* _Material for the task_:
---------------
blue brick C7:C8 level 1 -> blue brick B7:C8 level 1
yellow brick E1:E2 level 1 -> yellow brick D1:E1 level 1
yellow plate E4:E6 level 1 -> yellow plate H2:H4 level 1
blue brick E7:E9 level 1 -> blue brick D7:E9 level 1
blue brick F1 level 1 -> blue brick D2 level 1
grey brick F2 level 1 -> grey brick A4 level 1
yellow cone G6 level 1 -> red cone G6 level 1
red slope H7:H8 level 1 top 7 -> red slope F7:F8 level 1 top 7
---------------
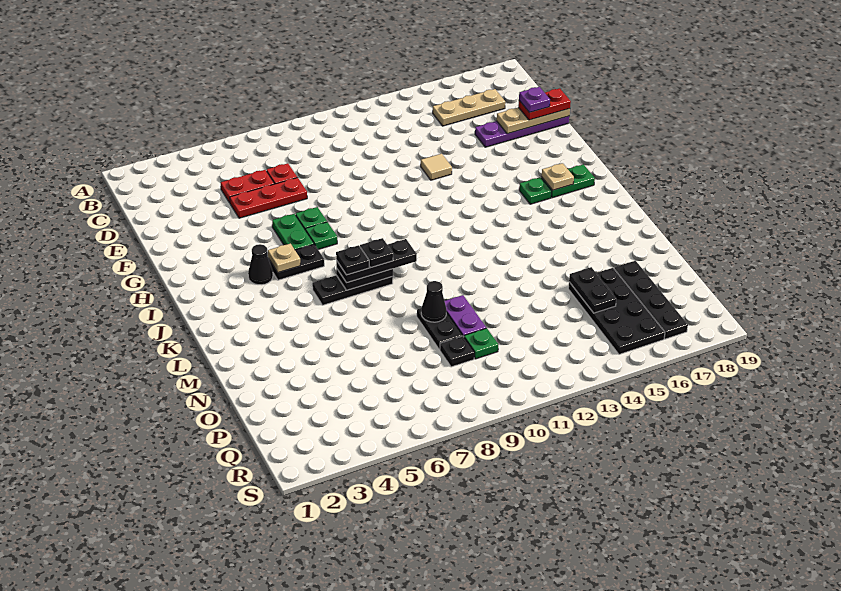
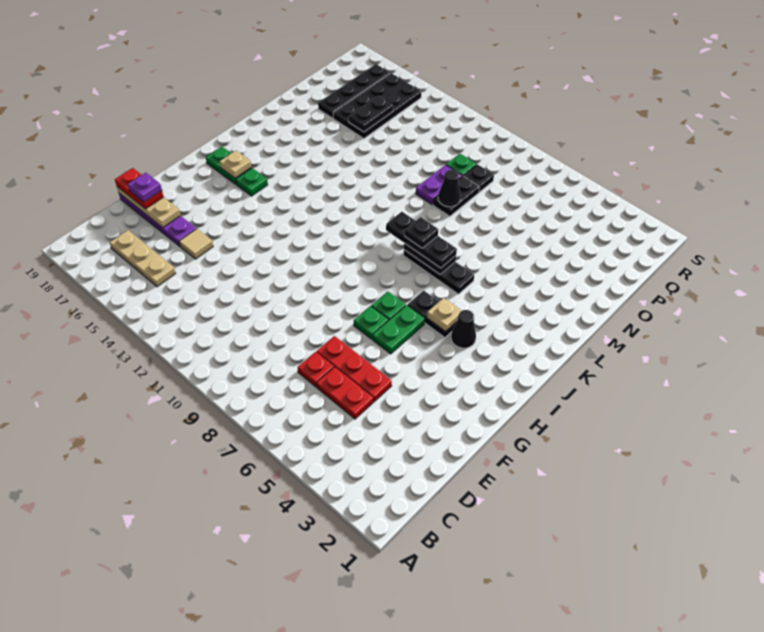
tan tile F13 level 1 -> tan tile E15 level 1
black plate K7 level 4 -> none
---------------
* _Task item_:
Beginning with the line above that contains "blue brick F1", copy each line exactly up to and including the line that contains "red slope H7:H8", and go no further.

* _Written solution_:
blue brick F1 level 1 -> blue brick D2 level 1
grey brick F2 level 1 -> grey brick A4 level 1
yellow cone G6 level 1 -> red cone G6 level 1
red slope H7:H8 level 1 top 7 -> red slope F7:F8 level 1 top 7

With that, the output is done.